--- begin ---

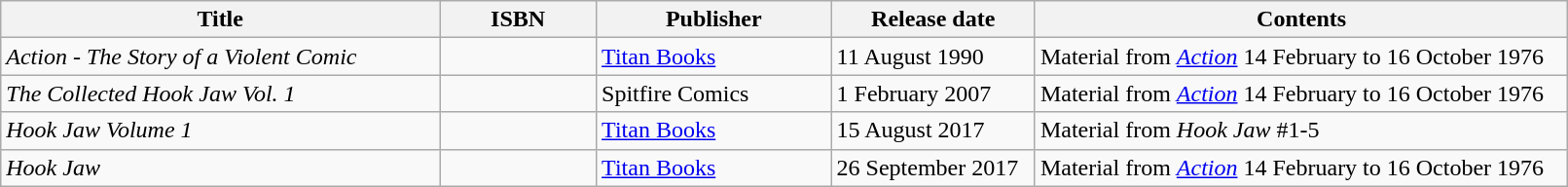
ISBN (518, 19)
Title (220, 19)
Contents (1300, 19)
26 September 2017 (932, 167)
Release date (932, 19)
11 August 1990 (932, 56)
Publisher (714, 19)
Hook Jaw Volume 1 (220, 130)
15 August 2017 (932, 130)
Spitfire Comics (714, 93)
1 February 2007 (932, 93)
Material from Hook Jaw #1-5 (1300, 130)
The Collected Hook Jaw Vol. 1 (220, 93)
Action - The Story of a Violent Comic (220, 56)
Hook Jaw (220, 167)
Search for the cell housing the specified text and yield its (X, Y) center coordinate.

--- end ---
--- begin ---

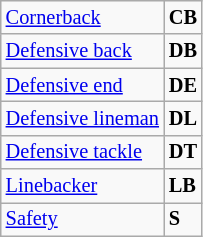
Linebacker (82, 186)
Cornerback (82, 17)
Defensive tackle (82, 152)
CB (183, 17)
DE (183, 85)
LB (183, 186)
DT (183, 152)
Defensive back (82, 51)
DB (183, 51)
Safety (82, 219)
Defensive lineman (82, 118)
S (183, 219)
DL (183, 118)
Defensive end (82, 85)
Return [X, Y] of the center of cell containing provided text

--- end ---

TASK REQUIREMENTS:
Copy out the material without any change, beginning at the line that contains "ISBN (518, 19)" and continuing through the line that contains "Search for the".

WORKED SOLUTION:
ISBN (518, 19)
Title (220, 19)
Contents (1300, 19)
26 September 2017 (932, 167)
Release date (932, 19)
11 August 1990 (932, 56)
Publisher (714, 19)
Hook Jaw Volume 1 (220, 130)
15 August 2017 (932, 130)
Spitfire Comics (714, 93)
1 February 2007 (932, 93)
Material from Hook Jaw #1-5 (1300, 130)
The Collected Hook Jaw Vol. 1 (220, 93)
Action - The Story of a Violent Comic (220, 56)
Hook Jaw (220, 167)
Search for the cell housing the specified text and yield its (X, Y) center coordinate.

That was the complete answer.